● Exercise data:
- Opening Delimiter -

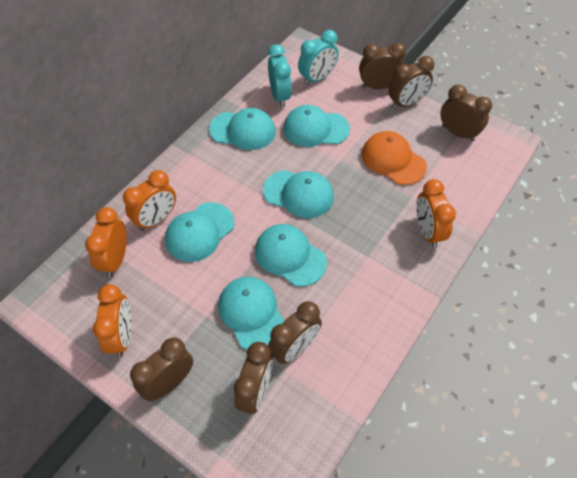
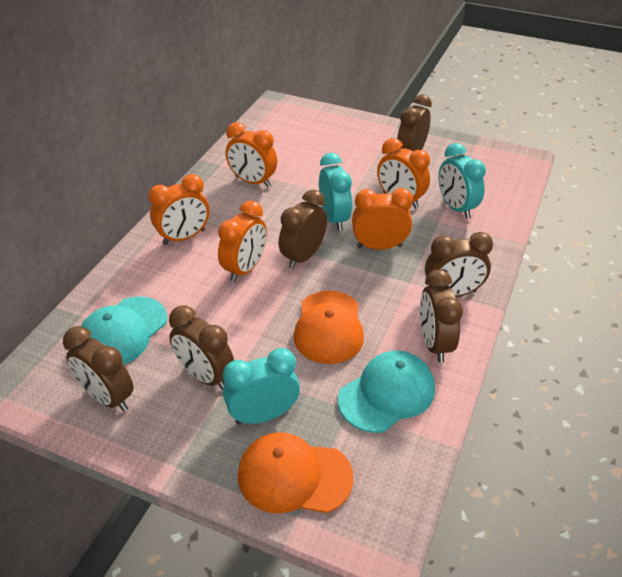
orange cap: 1 -> 2
orange clock: 4 -> 5
turquoise cap: 6 -> 2
turquoise clock: 2 -> 3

- Closing Delimiter -

Once the pictures are removed, copy the listing exactly.

● Expected output:
orange cap: 1 -> 2
orange clock: 4 -> 5
turquoise cap: 6 -> 2
turquoise clock: 2 -> 3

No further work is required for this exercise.